Scene edit records
::::::::

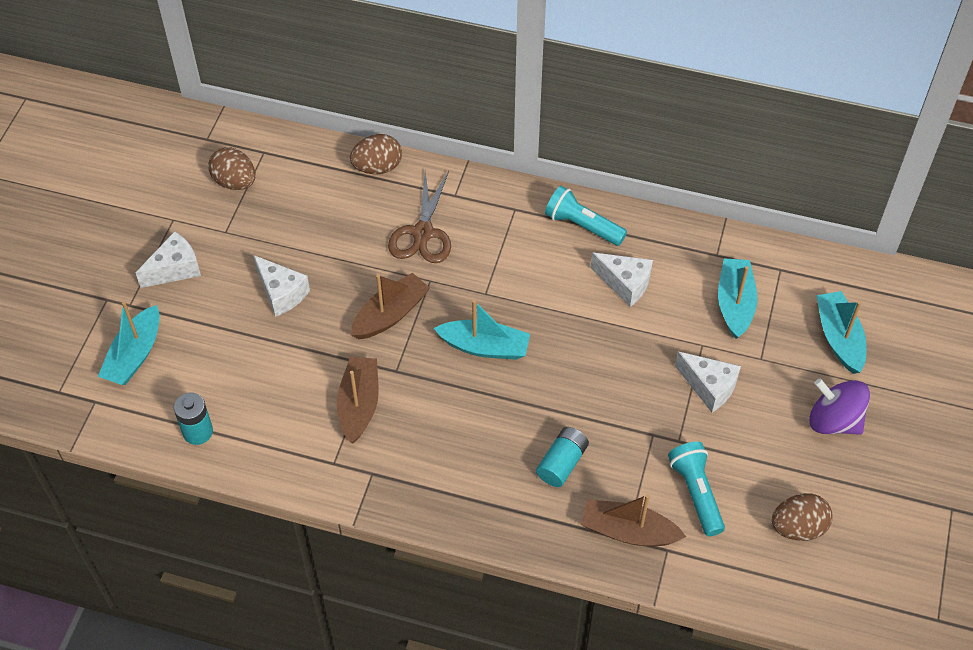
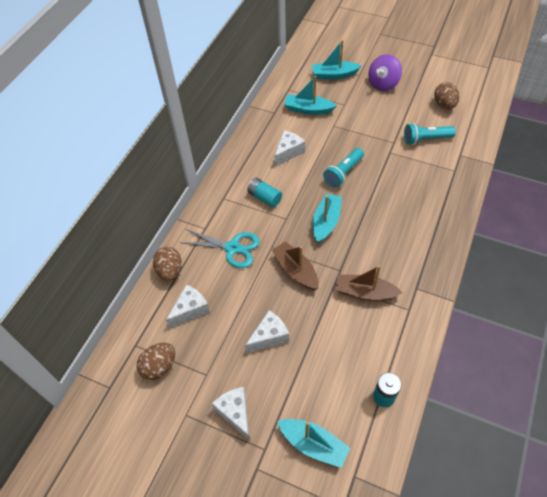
camera: 80 degrees left, 0 degrees up
brown scissors [388,171,451,263] -> turquoise scissors [179,229,260,268]
turquoise battery [536,427,589,487] -> turquoise battery moved to [247,178,282,207]
turquoise flashlight [545,186,627,246] -> turquoise flashlight moved to [323,148,364,188]
brown boat [581,494,686,546] -> none
white cheese [675,352,741,412] -> white cheese moved to [166,284,210,329]

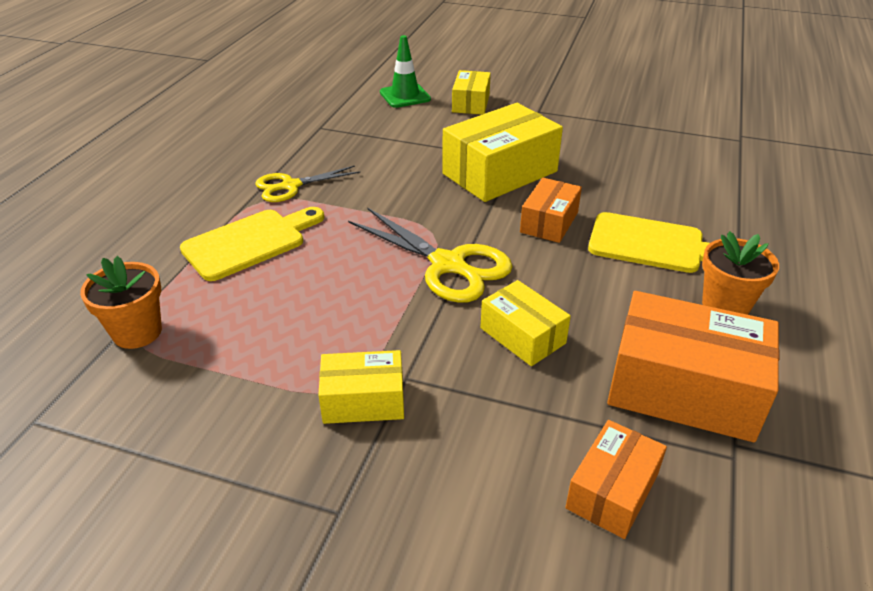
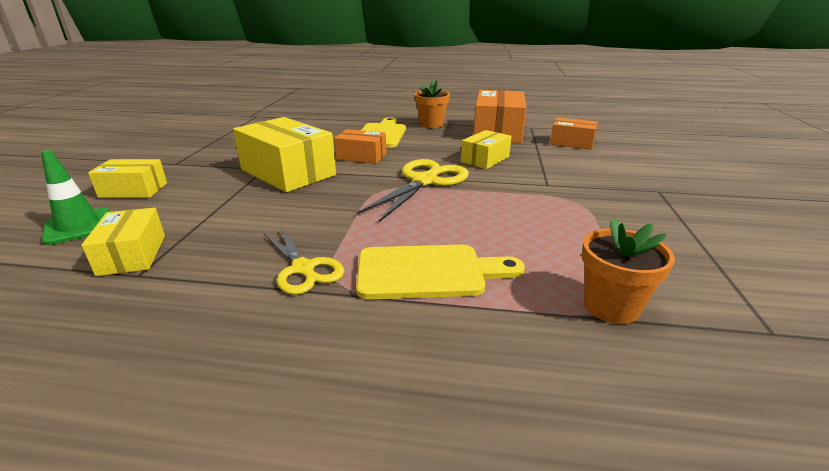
camera: 100 degrees left, 10 degrees down
yellow cutting board [180,207,324,281] -> yellow cutting board turned 135 degrees clockwise [356,245,525,300]
yellow box [318,350,404,424] -> yellow box moved to [82,208,165,276]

::::::::

--- Problem requirements ---
Copy the lines from the line that contains "brown boat [581,494,686,546] -> none" through the end of the records, exactly and with nothing added; leave the pictures out.

--- Solved problem ---
brown boat [581,494,686,546] -> none
white cheese [675,352,741,412] -> white cheese moved to [166,284,210,329]

camera: 100 degrees left, 10 degrees down
yellow cutting board [180,207,324,281] -> yellow cutting board turned 135 degrees clockwise [356,245,525,300]
yellow box [318,350,404,424] -> yellow box moved to [82,208,165,276]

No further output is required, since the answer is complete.